*INSTRUCTIONS FOR THE TASK:*
Give back every line of the data exactly. Pictures are not part of the copy.

*GIVEN DATA:*
☆ ☆ ☆ ☆ ☆

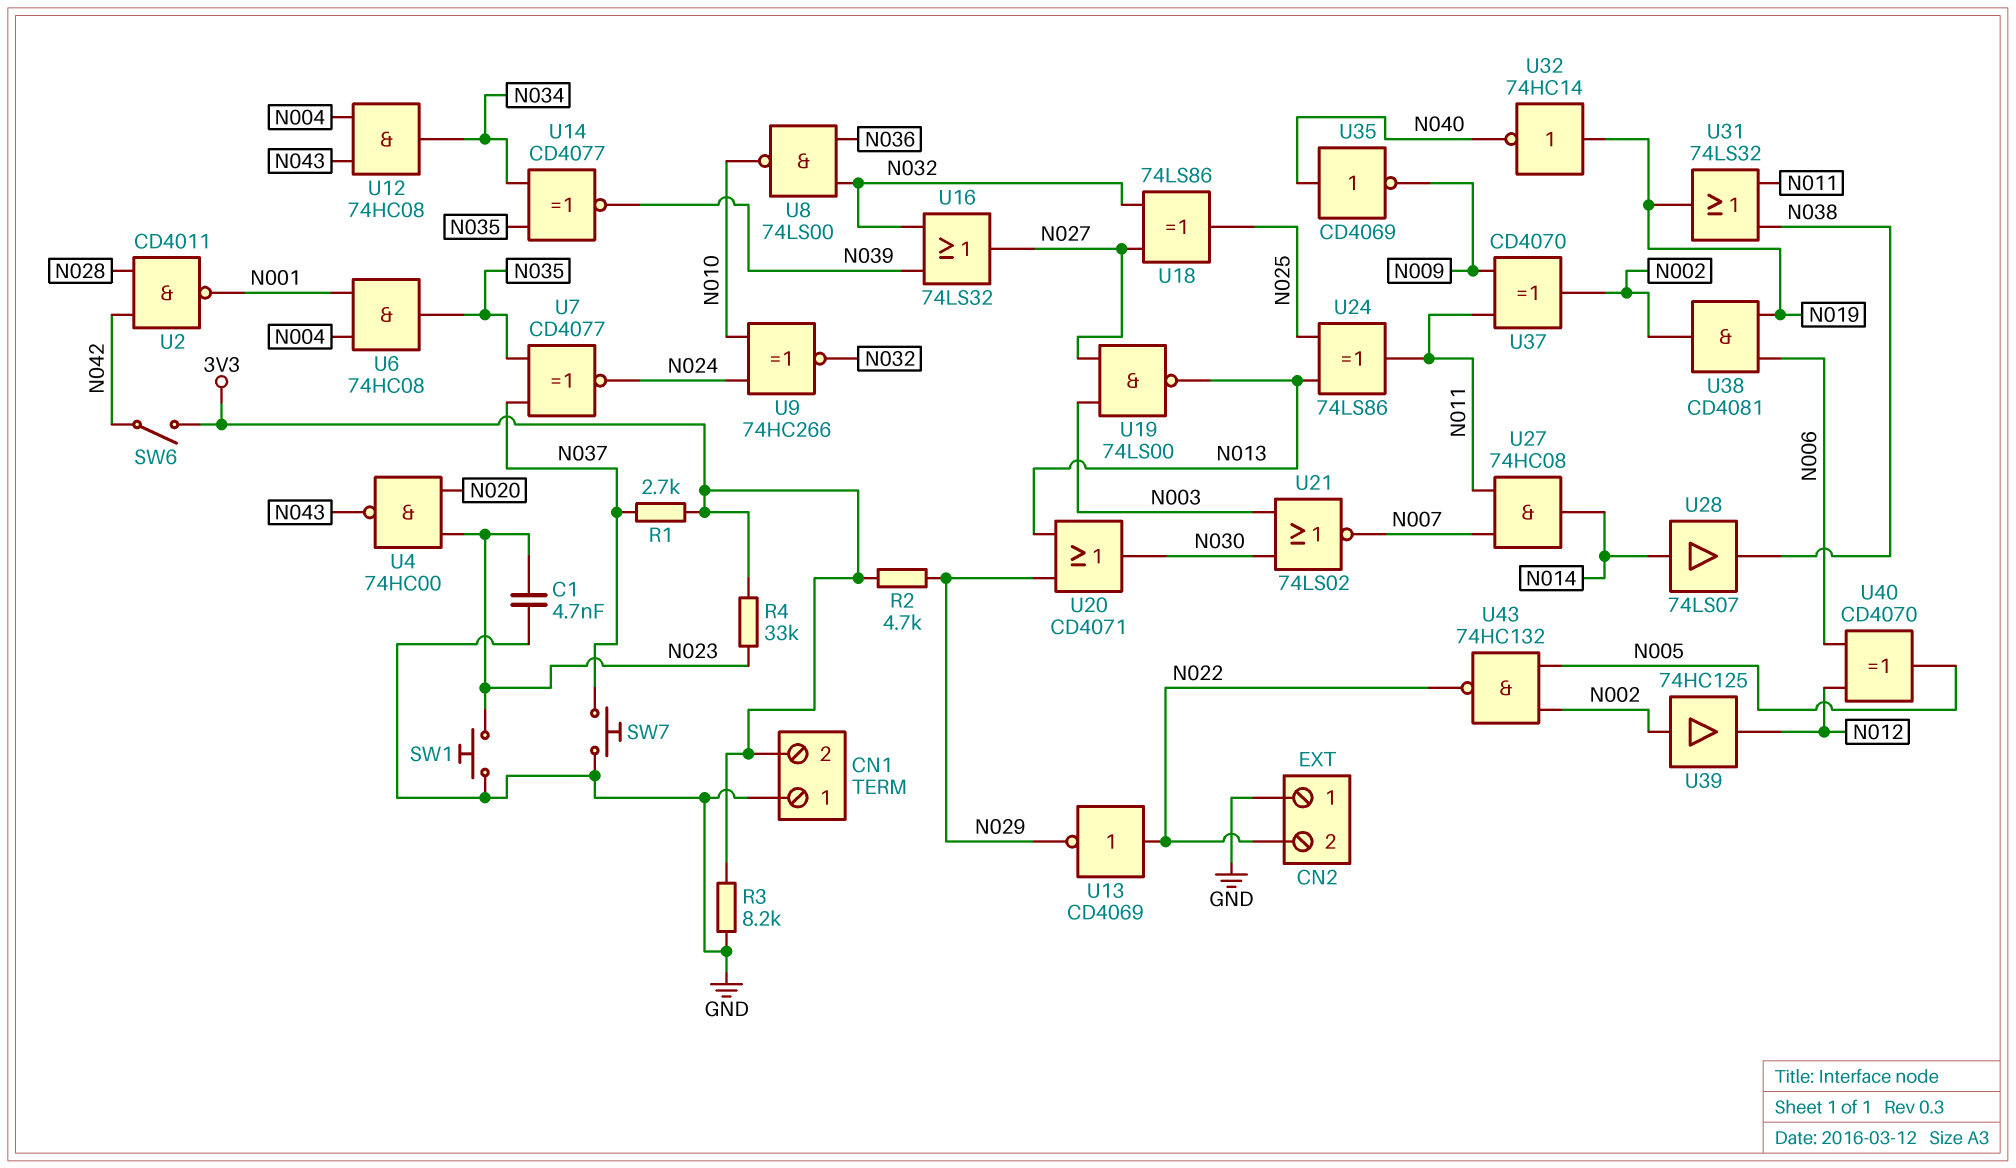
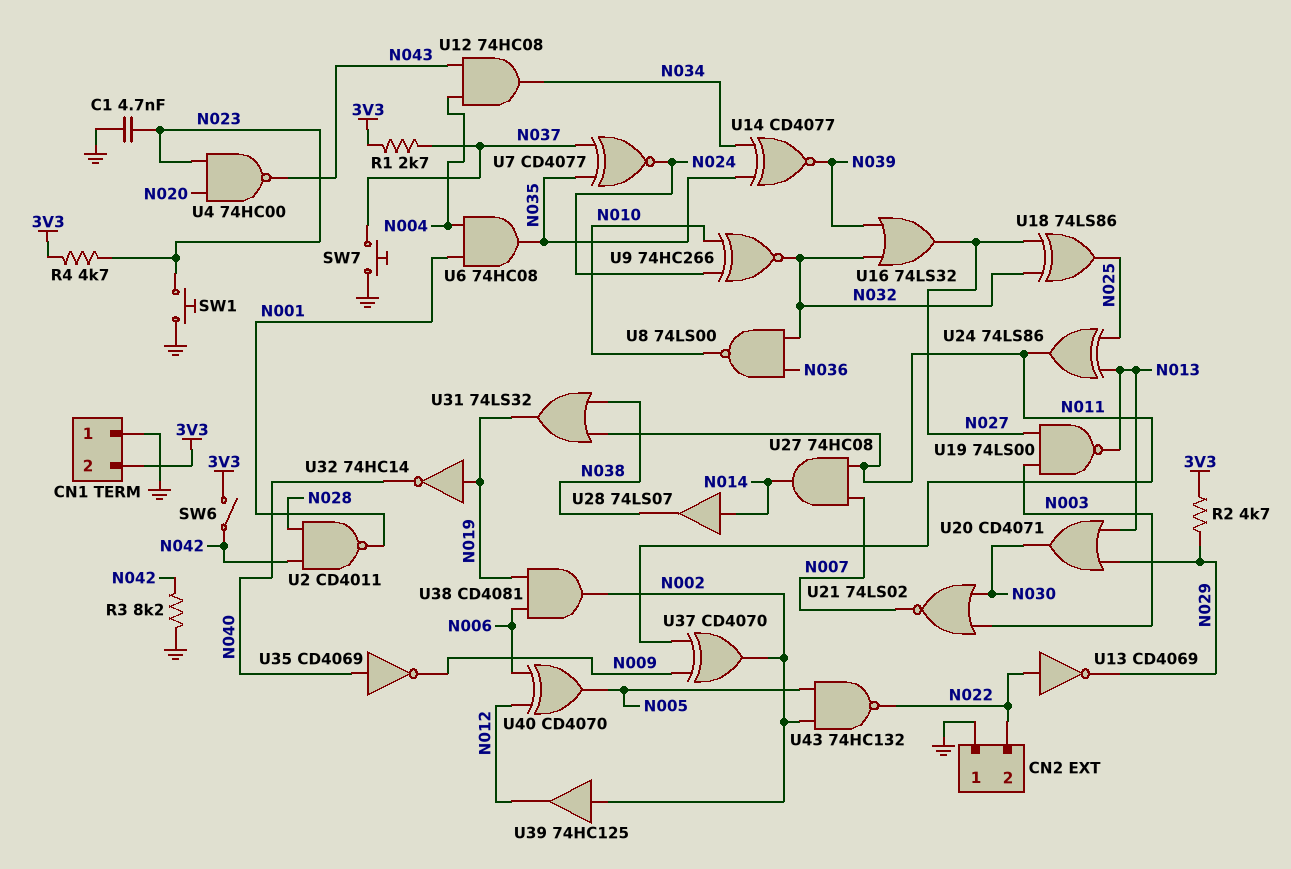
R3: 8.2k (3V3, GND) -> 8.2k (GND, N042)
R4: 33k (3V3, N023) -> 4.7k (3V3, N023)

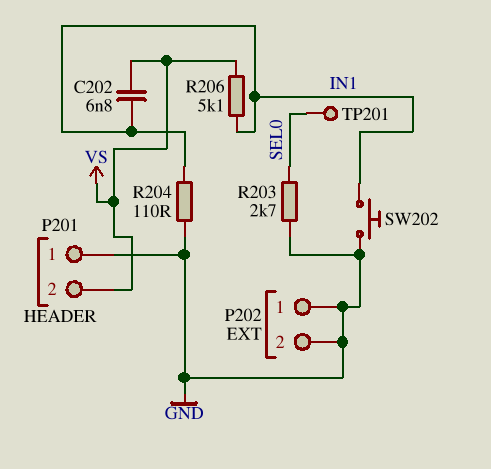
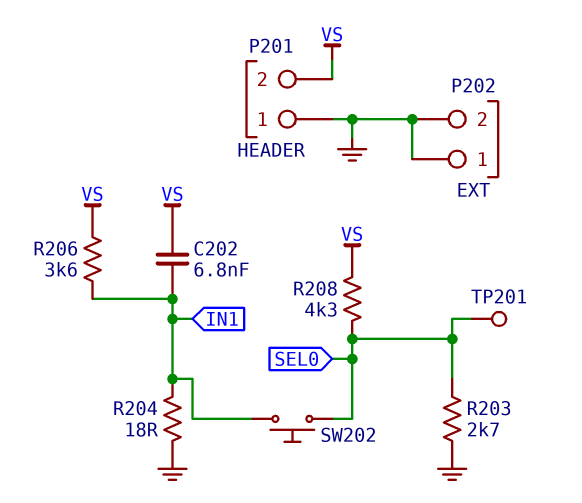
R204: 110 (GND, IN1) -> 18 (GND, IN1)
R206: 5.1k (IN1, VS) -> 3.6k (IN1, VS)
R208: none -> 4.3k (SEL0, VS)
SW202: button (GND, IN1) -> button (IN1, SEL0)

☆ ☆ ☆ ☆ ☆

*WRITTEN SOLUTION:*
R3: 8.2k (3V3, GND) -> 8.2k (GND, N042)
R4: 33k (3V3, N023) -> 4.7k (3V3, N023)

R204: 110 (GND, IN1) -> 18 (GND, IN1)
R206: 5.1k (IN1, VS) -> 3.6k (IN1, VS)
R208: none -> 4.3k (SEL0, VS)
SW202: button (GND, IN1) -> button (IN1, SEL0)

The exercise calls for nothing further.